Task objective
In the entries below, find the line with "recoloured | red" and the line with "moved | orange"; give again those lines and every line between them, exactly.

Task material
================
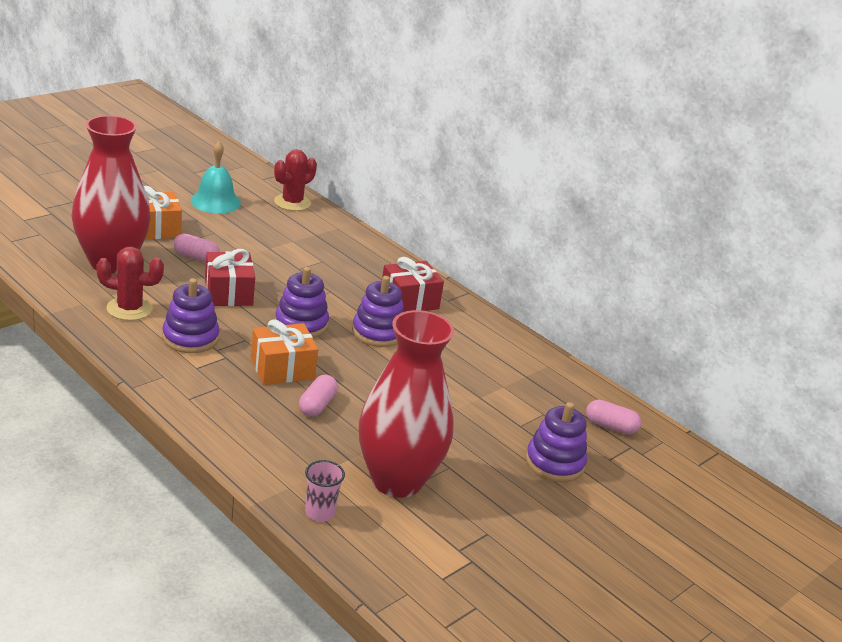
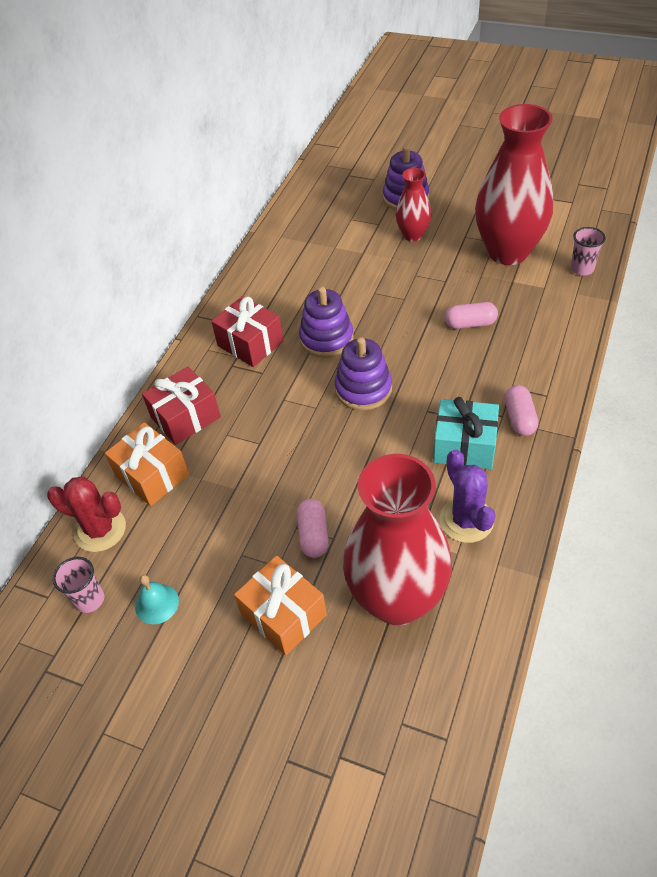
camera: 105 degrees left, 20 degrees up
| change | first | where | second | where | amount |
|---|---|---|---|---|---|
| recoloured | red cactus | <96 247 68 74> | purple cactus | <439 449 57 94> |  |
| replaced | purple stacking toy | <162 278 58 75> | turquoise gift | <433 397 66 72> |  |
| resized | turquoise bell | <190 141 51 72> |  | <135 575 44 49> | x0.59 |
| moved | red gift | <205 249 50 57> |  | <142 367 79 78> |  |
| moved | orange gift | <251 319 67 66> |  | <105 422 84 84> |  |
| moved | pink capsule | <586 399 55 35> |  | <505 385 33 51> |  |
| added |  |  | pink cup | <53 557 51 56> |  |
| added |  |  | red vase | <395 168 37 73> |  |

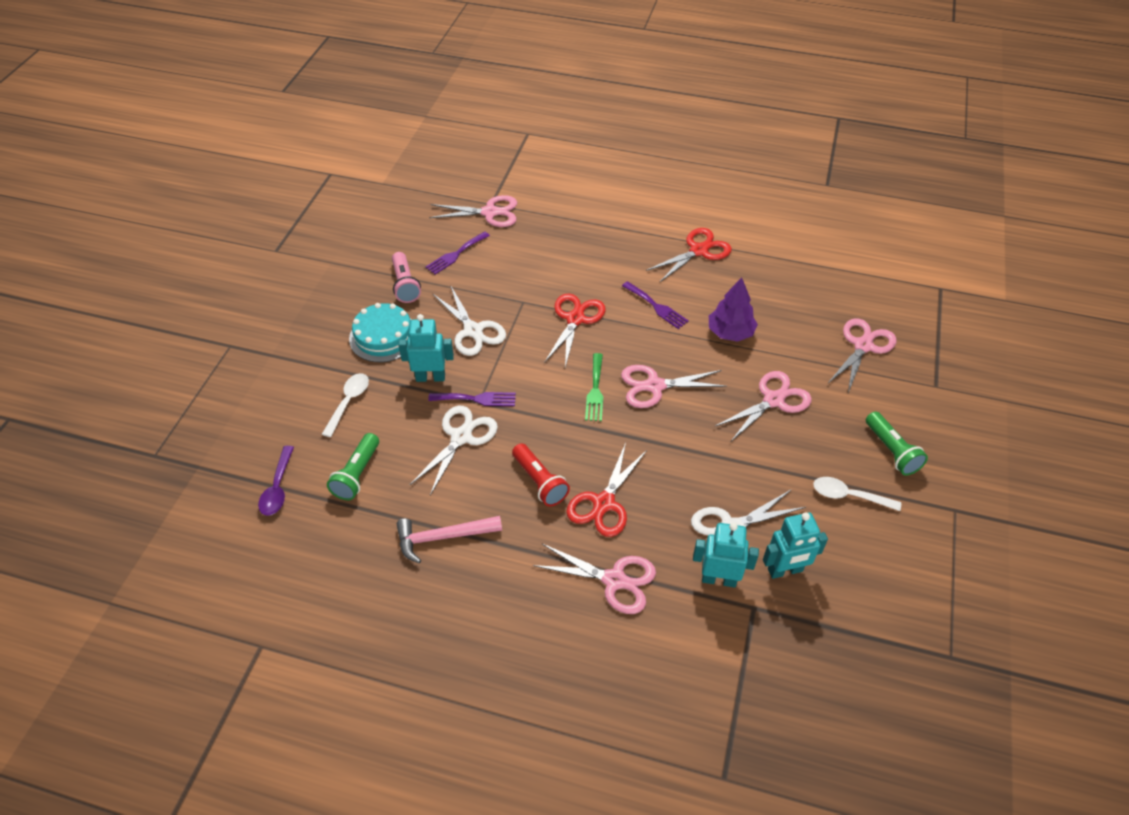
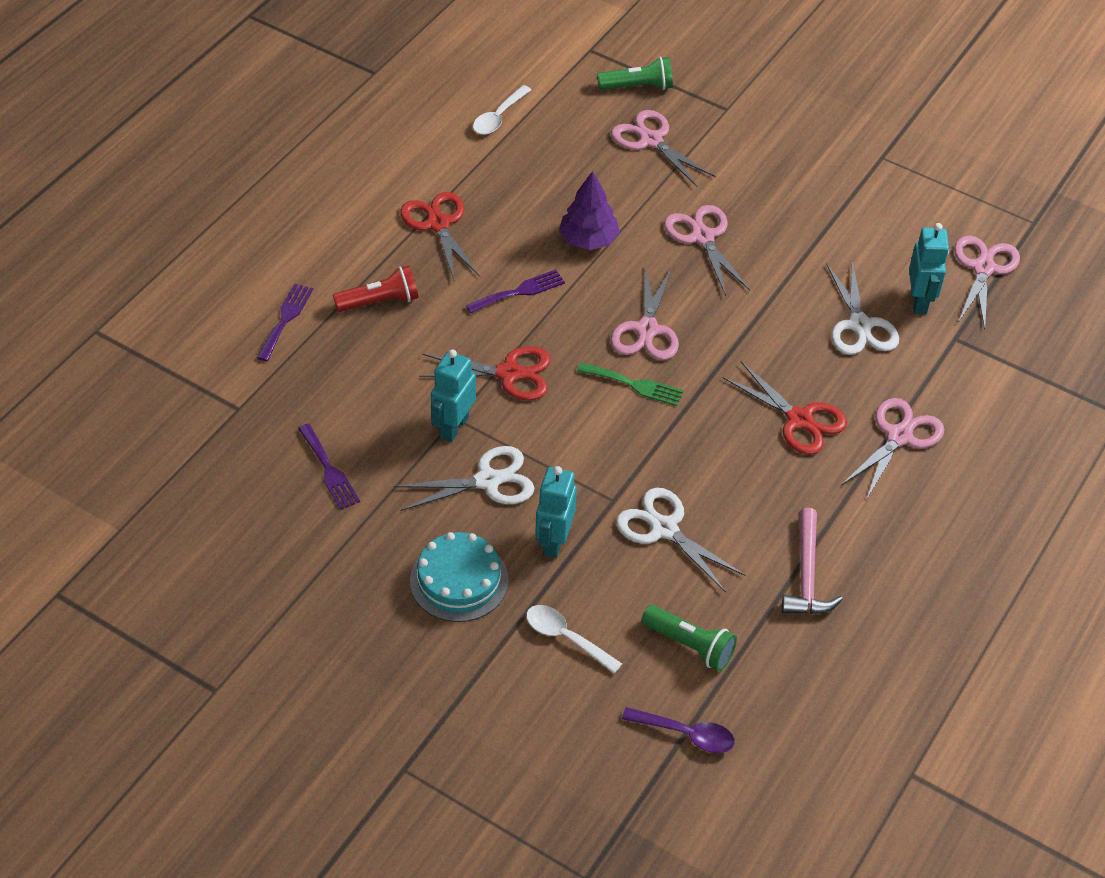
camera: 75 degrees left, 0 degrees up
| change | first | where | second | where | amount |
|---|---|---|---|---|---|
| removed | pink flashlight | <392 252 29 51> |  |  |  |
| moved | purple fork | <428 392 88 14> |  | <257 284 56 77> |  |
| moved | pink scissors | <429 195 88 32> |  | <954 236 66 93> |  |
| moved | red flashlight | <512 443 58 64> |  | <333 265 86 47> |  |
| turned | red scissors | <544 294 62 73> |  | <419 346 132 55> | 150 degrees clockwise |
| moved | turquoise robot | <693 523 66 65> |  | <431 349 45 93> |  |
| moved | white spoon | <813 477 88 34> |  | <473 85 58 50> |  |
| moved | green flashlight | <866 411 62 65> |  | <597 57 76 33> |  |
================
Output below
| recoloured | red cactus | <96 247 68 74> | purple cactus | <439 449 57 94> |  |
| replaced | purple stacking toy | <162 278 58 75> | turquoise gift | <433 397 66 72> |  |
| resized | turquoise bell | <190 141 51 72> |  | <135 575 44 49> | x0.59 |
| moved | red gift | <205 249 50 57> |  | <142 367 79 78> |  |
| moved | orange gift | <251 319 67 66> |  | <105 422 84 84> |  |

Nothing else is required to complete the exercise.